### Task requirements
Every record below should be repeated word for word, with the pictures left out.
---------- Data for this exercise ----------
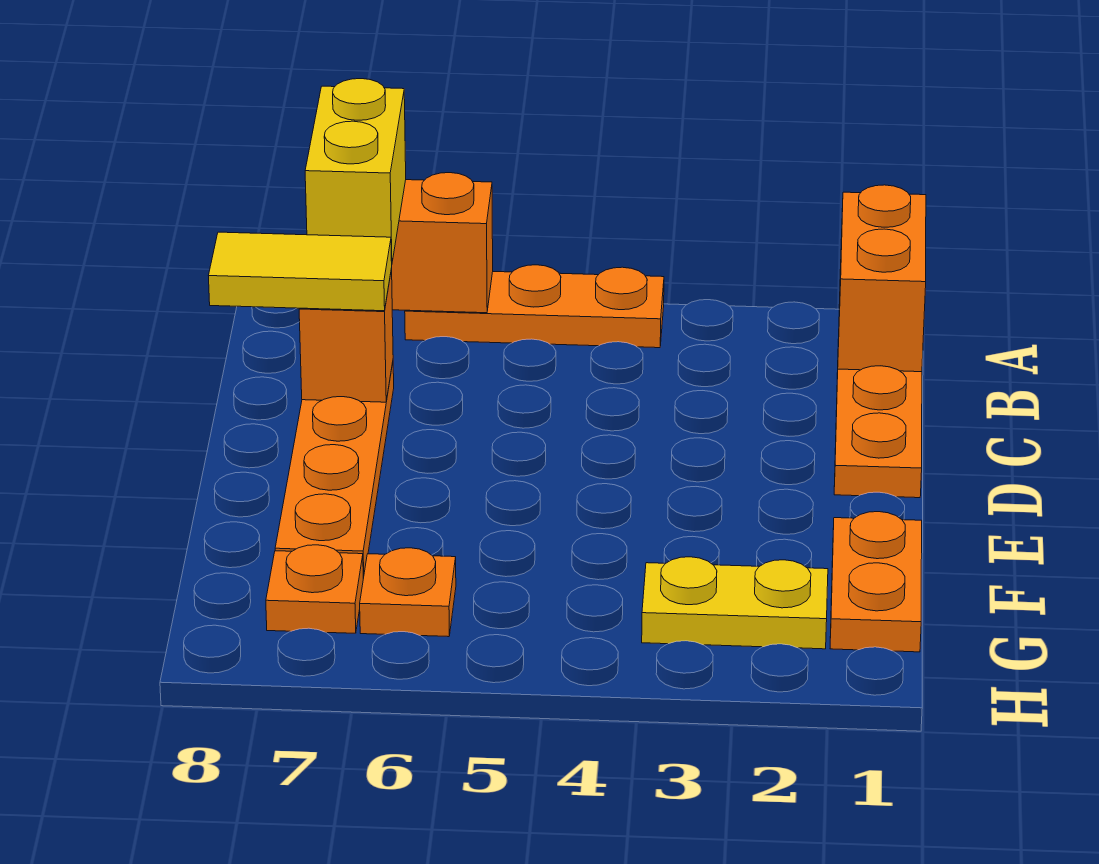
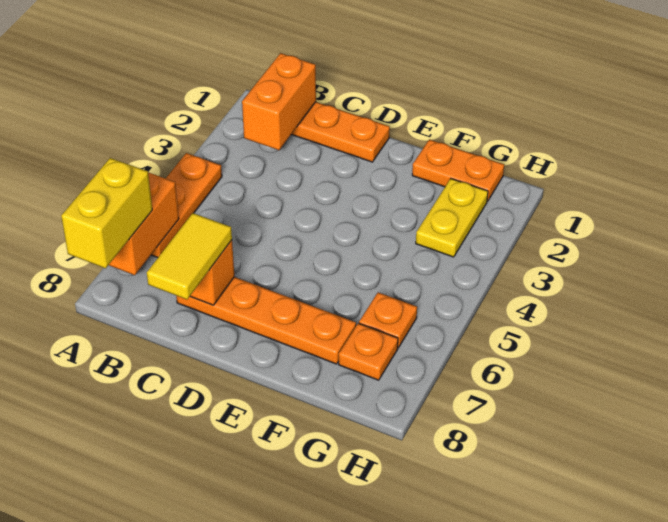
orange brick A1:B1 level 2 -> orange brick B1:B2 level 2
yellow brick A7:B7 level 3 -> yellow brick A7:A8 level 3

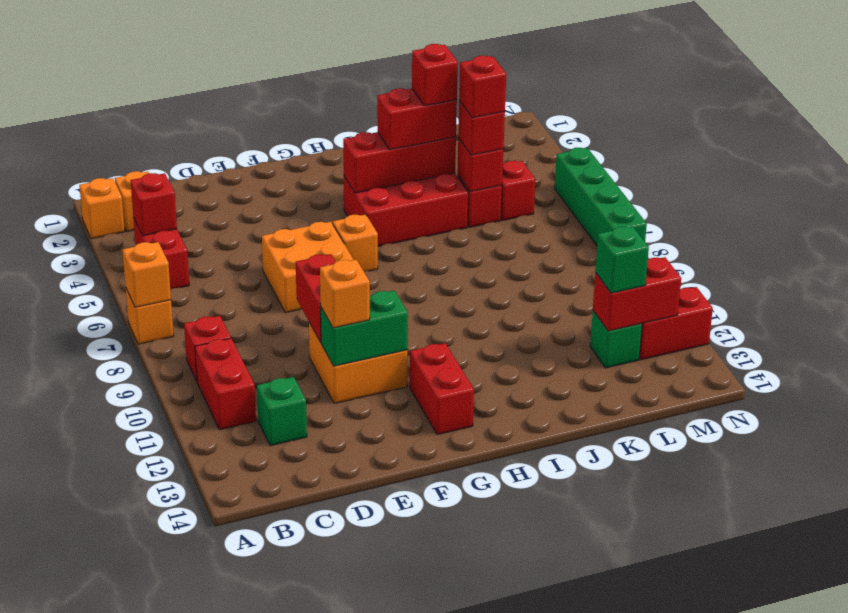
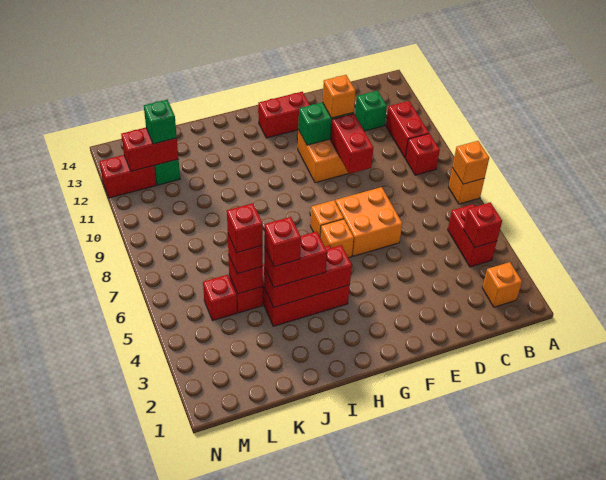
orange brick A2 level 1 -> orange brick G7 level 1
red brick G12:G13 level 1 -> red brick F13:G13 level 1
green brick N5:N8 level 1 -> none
----------
### Result
orange brick A1:B1 level 2 -> orange brick B1:B2 level 2
yellow brick A7:B7 level 3 -> yellow brick A7:A8 level 3

orange brick A2 level 1 -> orange brick G7 level 1
red brick G12:G13 level 1 -> red brick F13:G13 level 1
green brick N5:N8 level 1 -> none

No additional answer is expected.